-- The problem --
Every entry in the data is to be written out exactly; no picture belongs in the copy.

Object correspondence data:
■ ■ ■ ■
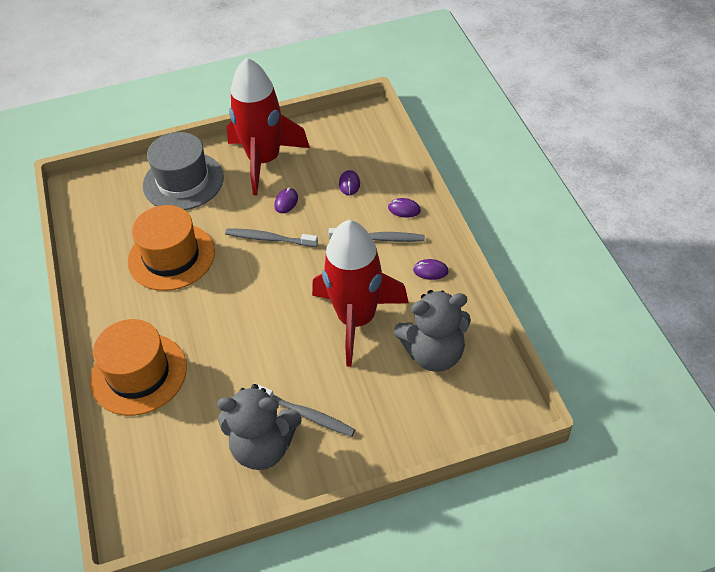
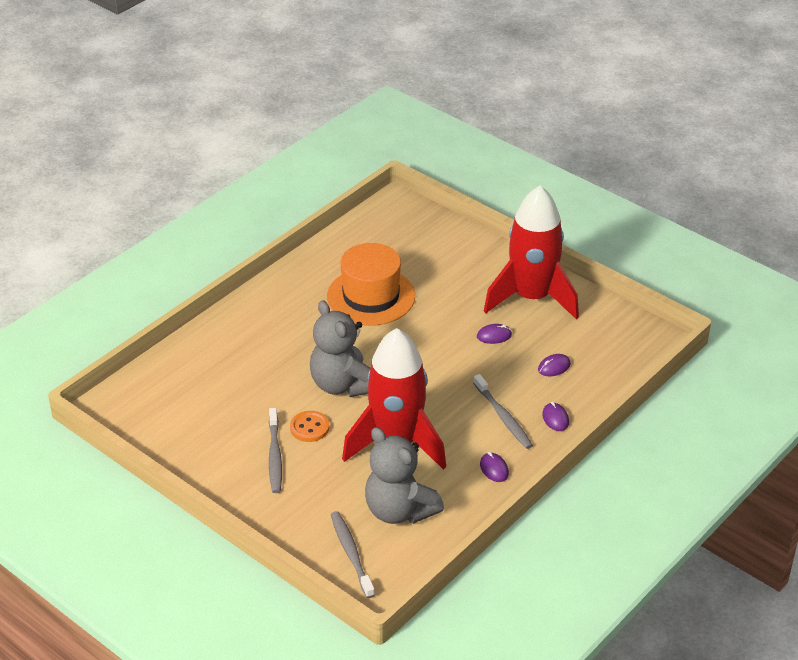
camera: 55 degrees right, 10 degrees down
(138, 374) = (240, 339): orange hat -> none
(183, 181) = (460, 260): grey hat -> none
(263, 447) = (225, 444): grey teddy bear -> grey teddy bear (343, 385)
(269, 239) = (441, 345): grey toothbrush -> grey toothbrush (351, 553)
(292, 372) = (309, 428): none -> orange button

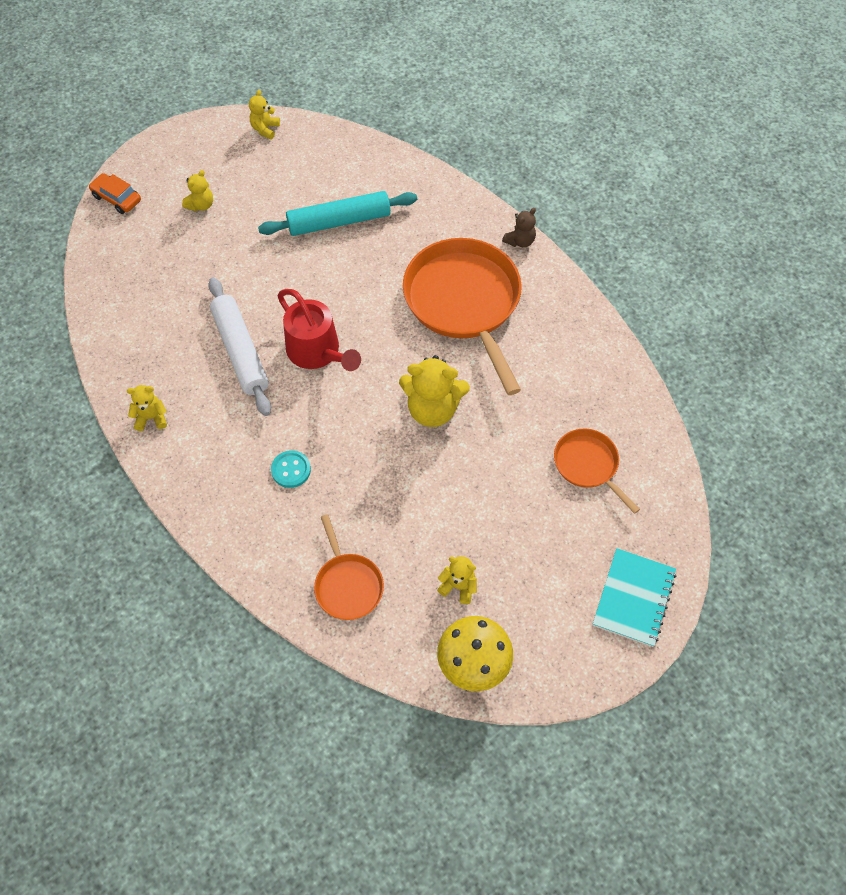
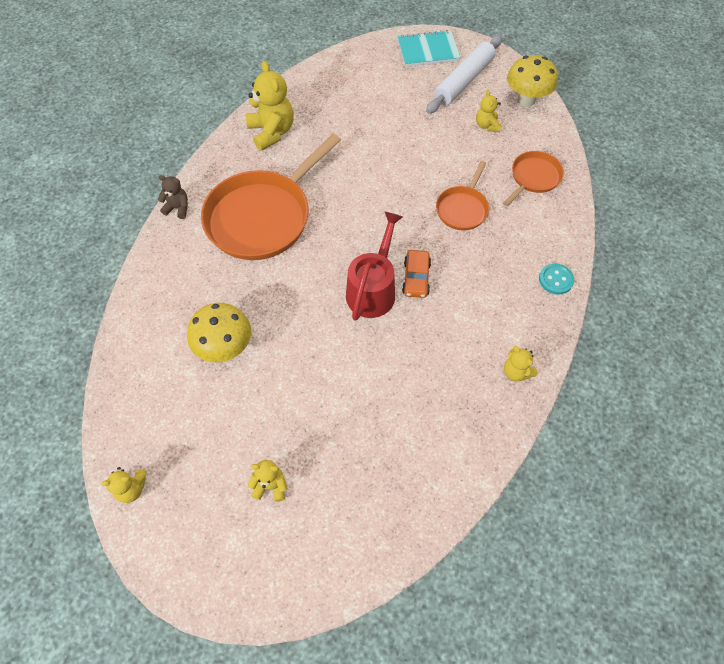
camera: 120 degrees left, 0 degrees up
(117, 198) = (308, 584): orange car -> orange car (416, 278)
(241, 351) = (410, 344): white rolling pin -> white rolling pin (463, 81)
(291, 470) = (483, 251): turquoise button -> turquoise button (555, 280)
(339, 221) = (225, 348): turquoise rolling pin -> yellow mushroom
(432, 409) = (372, 193): yellow teddy bear -> yellow teddy bear (272, 132)
(588, 465) = (355, 98): orange pan -> orange pan (462, 209)

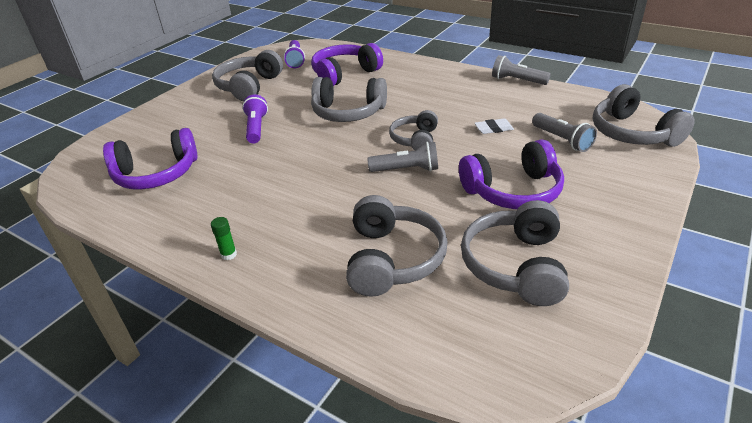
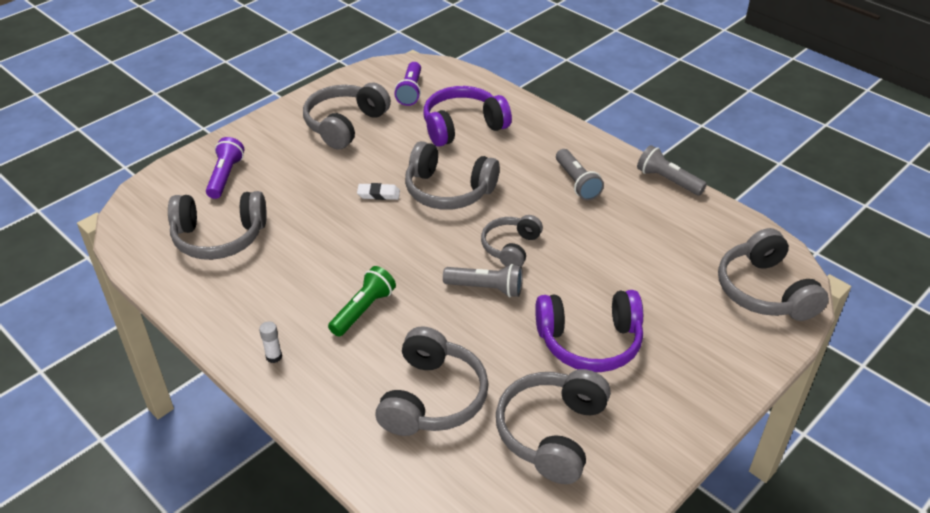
camera: 10 degrees right, 5 degrees up
(156, 174) = (219, 237): purple headphones -> grey headphones
(229, 254) = (274, 356): green glue stick -> white glue stick
(256, 128) = (338, 193): purple flashlight -> purple flashlight (225, 176)
(303, 203) = (363, 310): none -> green flashlight
(493, 129) = (606, 250): white eraser -> white eraser (378, 194)
(562, 140) = (677, 284): grey flashlight -> grey flashlight (577, 183)

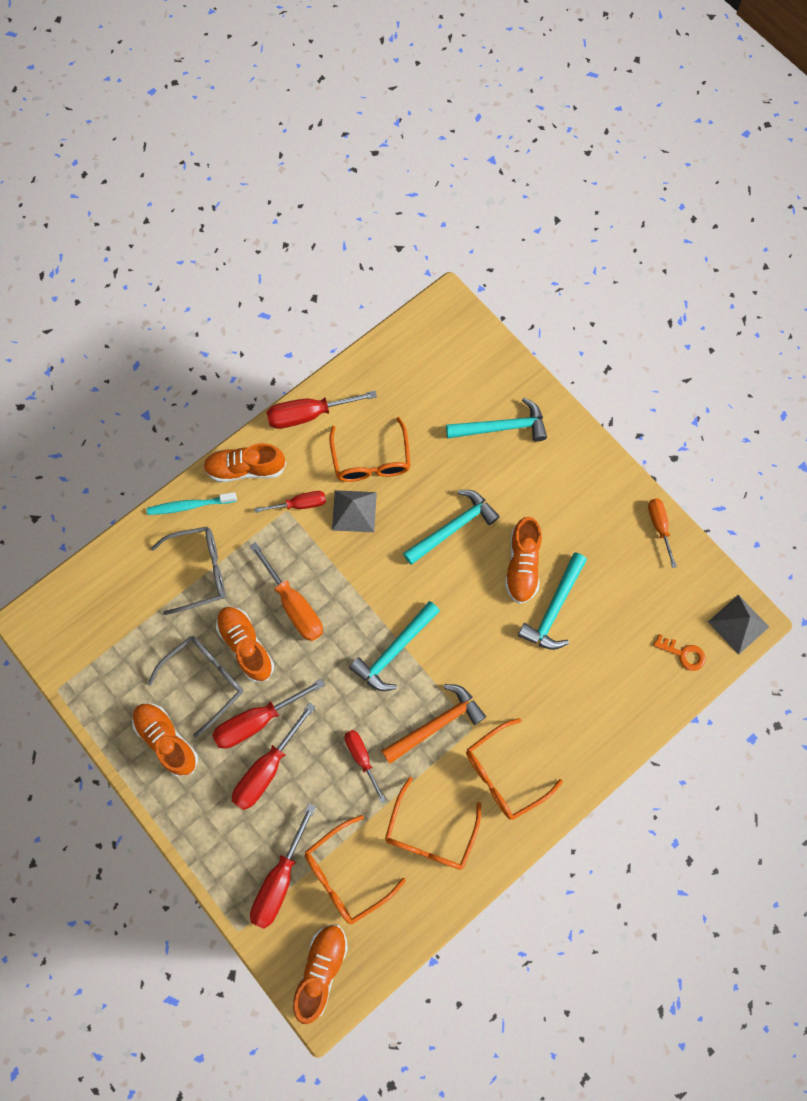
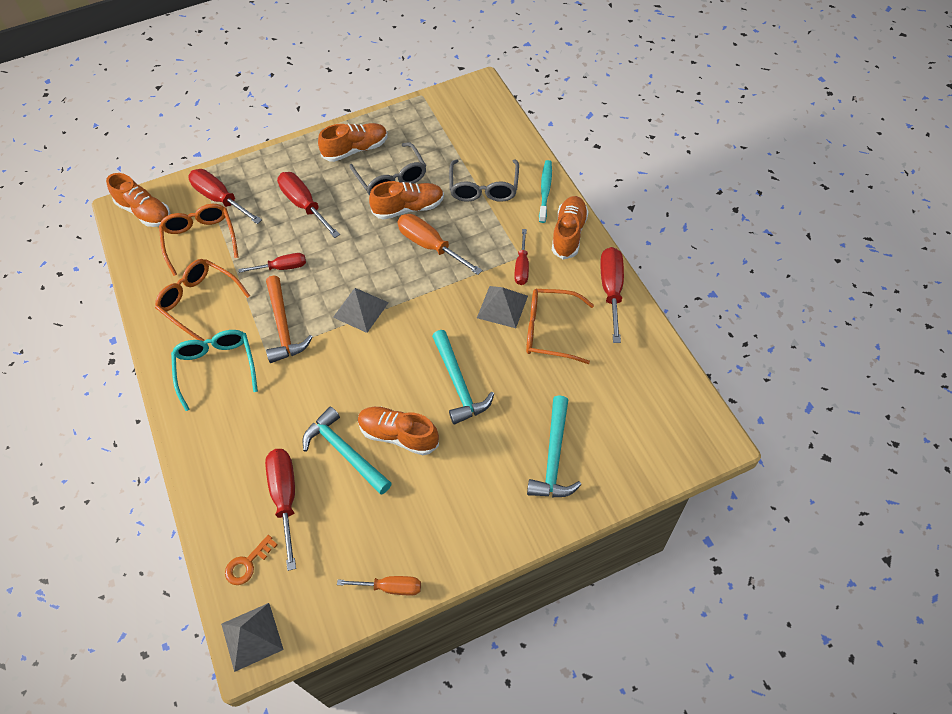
camera: 110 degrees right, 15 degrees down
(257, 720) = (344, 205): red screwdriver -> red screwdriver (285, 498)
(294, 605) = (430, 246): orange screwdriver -> orange screwdriver turned 60 degrees clockwise
(394, 650) = (361, 309): turquoise hammer -> grey pyramid
(504, 774) = (217, 367): orange glasses -> turquoise glasses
■ ■ ■ ■
-- Completed task --
camera: 55 degrees right, 10 degrees down
(138, 374) = (240, 339): orange hat -> none
(183, 181) = (460, 260): grey hat -> none
(263, 447) = (225, 444): grey teddy bear -> grey teddy bear (343, 385)
(269, 239) = (441, 345): grey toothbrush -> grey toothbrush (351, 553)
(292, 372) = (309, 428): none -> orange button

camera: 120 degrees left, 0 degrees up
(117, 198) = (308, 584): orange car -> orange car (416, 278)
(241, 351) = (410, 344): white rolling pin -> white rolling pin (463, 81)
(291, 470) = (483, 251): turquoise button -> turquoise button (555, 280)
(339, 221) = (225, 348): turquoise rolling pin -> yellow mushroom
(432, 409) = (372, 193): yellow teddy bear -> yellow teddy bear (272, 132)
(588, 465) = (355, 98): orange pan -> orange pan (462, 209)

camera: 10 degrees right, 5 degrees up
(156, 174) = (219, 237): purple headphones -> grey headphones
(229, 254) = (274, 356): green glue stick -> white glue stick
(256, 128) = (338, 193): purple flashlight -> purple flashlight (225, 176)
(303, 203) = (363, 310): none -> green flashlight
(493, 129) = (606, 250): white eraser -> white eraser (378, 194)
(562, 140) = (677, 284): grey flashlight -> grey flashlight (577, 183)

camera: 110 degrees right, 15 degrees down
(257, 720) = (344, 205): red screwdriver -> red screwdriver (285, 498)
(294, 605) = (430, 246): orange screwdriver -> orange screwdriver turned 60 degrees clockwise
(394, 650) = (361, 309): turquoise hammer -> grey pyramid
(504, 774) = (217, 367): orange glasses -> turquoise glasses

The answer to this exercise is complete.